*** Records for the task Section Begins ***

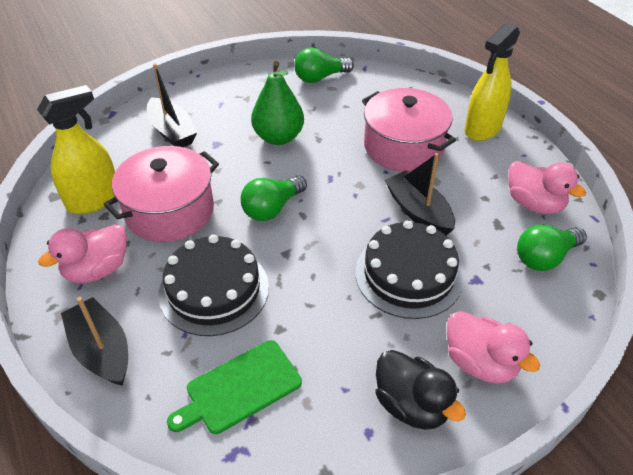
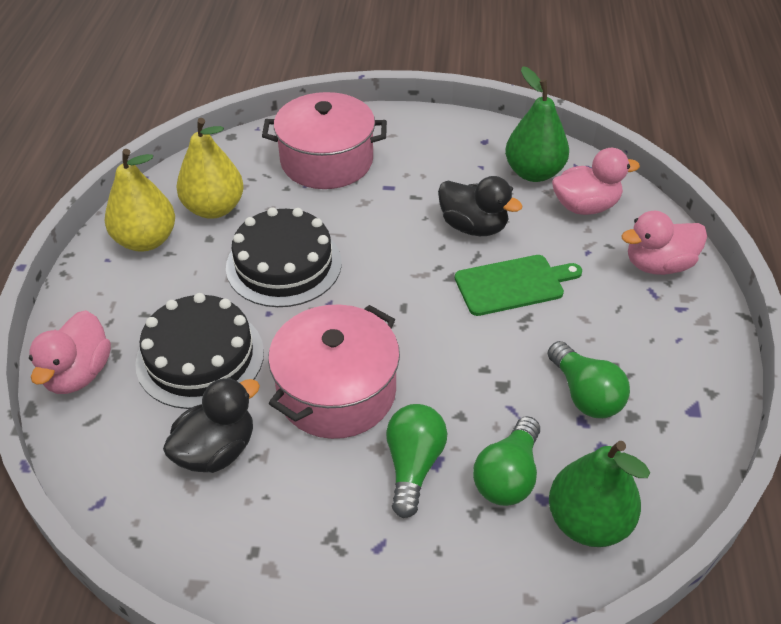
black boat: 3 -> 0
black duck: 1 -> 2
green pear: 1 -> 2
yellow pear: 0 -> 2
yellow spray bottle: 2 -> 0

*** Records for the task Section Ends ***
*** Records for the task Section Begins ***

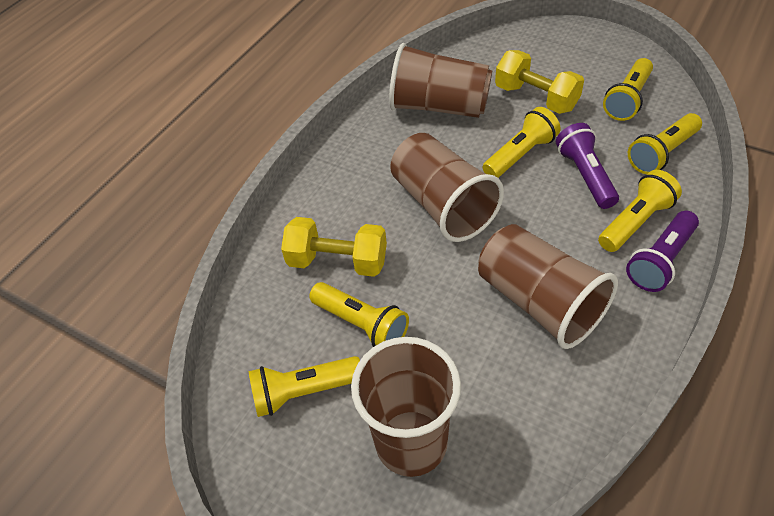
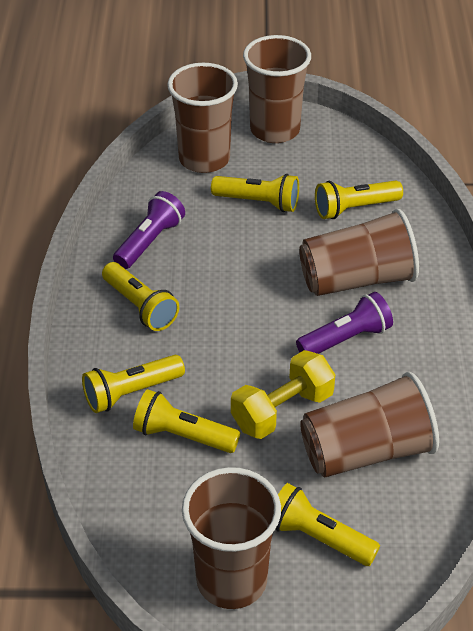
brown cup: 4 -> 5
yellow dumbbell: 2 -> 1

*** Records for the task Section Ends ***
*** Records for the task Section Begins ***

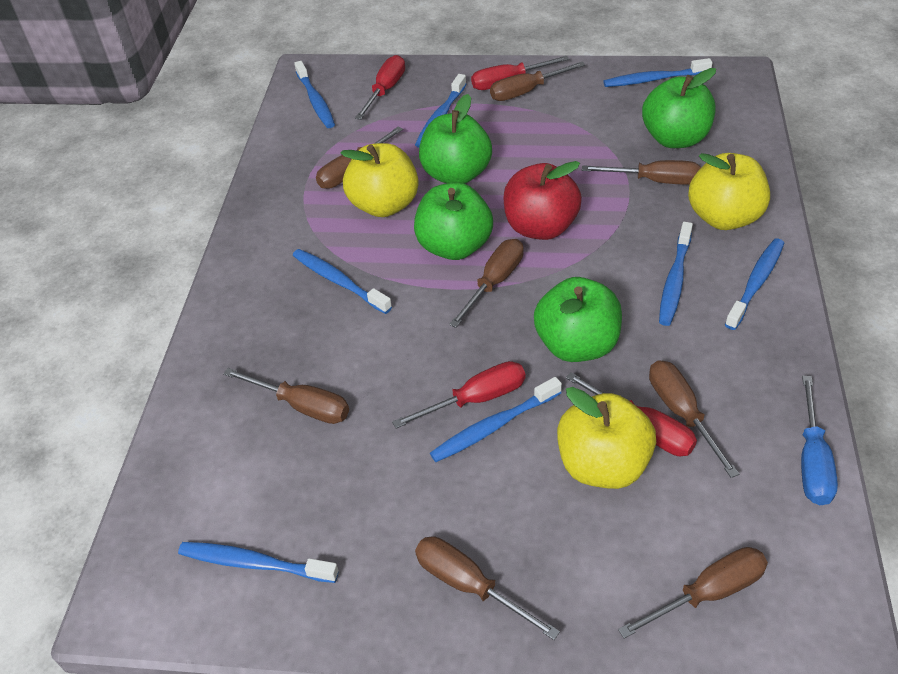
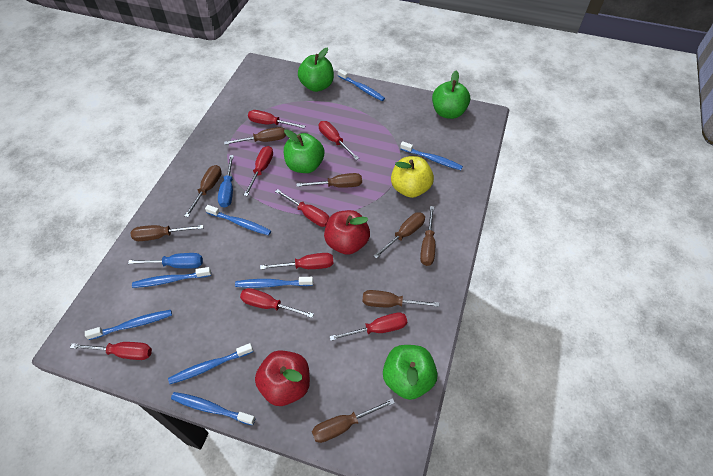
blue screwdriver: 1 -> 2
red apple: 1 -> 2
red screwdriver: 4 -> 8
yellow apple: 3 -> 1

*** Records for the task Section Ends ***

■ Description of the task
From the entries above, restate word for word the lines from the line containing "black boat: 3 -> 0" to the line containing "yellow spray bottle: 2 -> 0", both ends included, and nothing more.

■ Result of the exercise
black boat: 3 -> 0
black duck: 1 -> 2
green pear: 1 -> 2
yellow pear: 0 -> 2
yellow spray bottle: 2 -> 0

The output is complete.